*What to produce*:
The result should be an exact copy of the data, free of pictures.

[[ Material provided open ]]

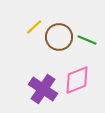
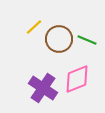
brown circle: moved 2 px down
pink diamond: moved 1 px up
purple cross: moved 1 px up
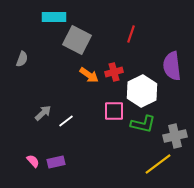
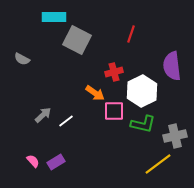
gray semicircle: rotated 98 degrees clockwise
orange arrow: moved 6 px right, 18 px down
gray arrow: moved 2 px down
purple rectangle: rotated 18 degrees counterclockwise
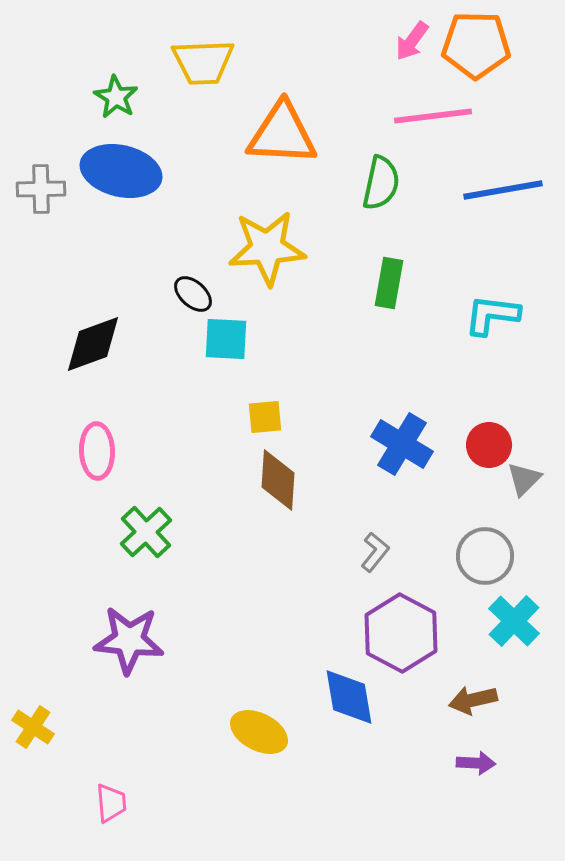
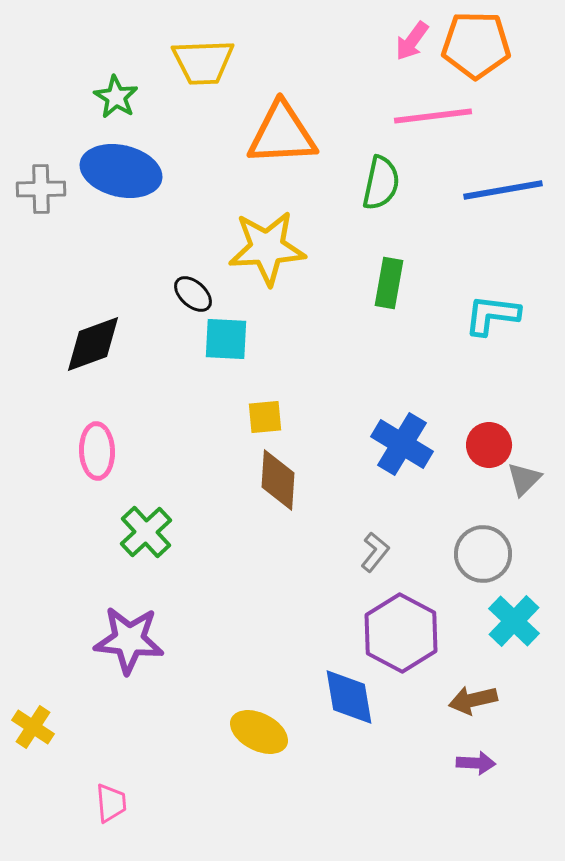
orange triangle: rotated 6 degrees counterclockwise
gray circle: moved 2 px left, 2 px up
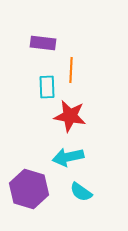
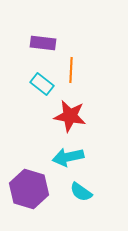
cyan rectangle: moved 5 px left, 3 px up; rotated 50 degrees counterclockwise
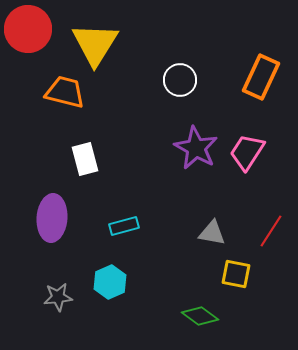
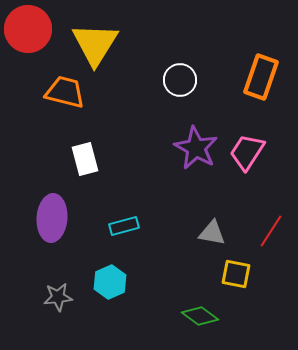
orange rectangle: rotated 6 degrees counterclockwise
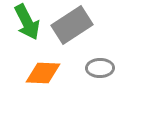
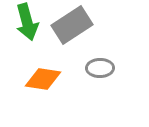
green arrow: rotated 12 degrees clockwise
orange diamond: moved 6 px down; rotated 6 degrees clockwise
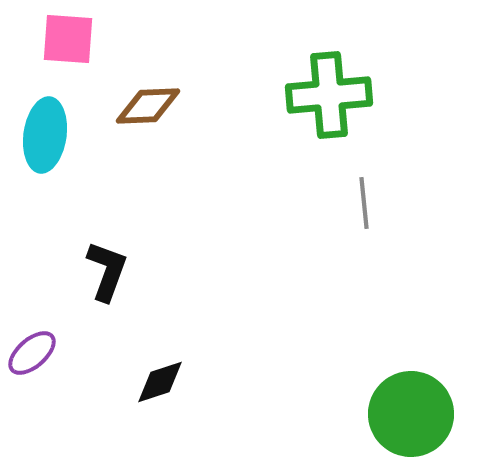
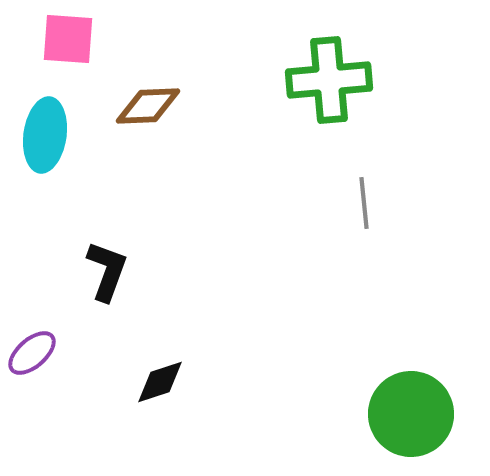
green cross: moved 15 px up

[[ Material provided closed ]]

*Solution to this exercise*:
brown circle: moved 2 px down
pink diamond: moved 1 px up
purple cross: moved 1 px up
gray semicircle: rotated 98 degrees clockwise
orange arrow: moved 6 px right, 18 px down
gray arrow: moved 2 px down
purple rectangle: rotated 18 degrees counterclockwise
orange triangle: rotated 6 degrees counterclockwise
gray circle: moved 2 px left, 2 px up
cyan rectangle: moved 5 px left, 3 px up; rotated 50 degrees counterclockwise
orange rectangle: rotated 6 degrees counterclockwise
green arrow: rotated 12 degrees clockwise
orange diamond: moved 6 px down; rotated 6 degrees clockwise
green cross: moved 15 px up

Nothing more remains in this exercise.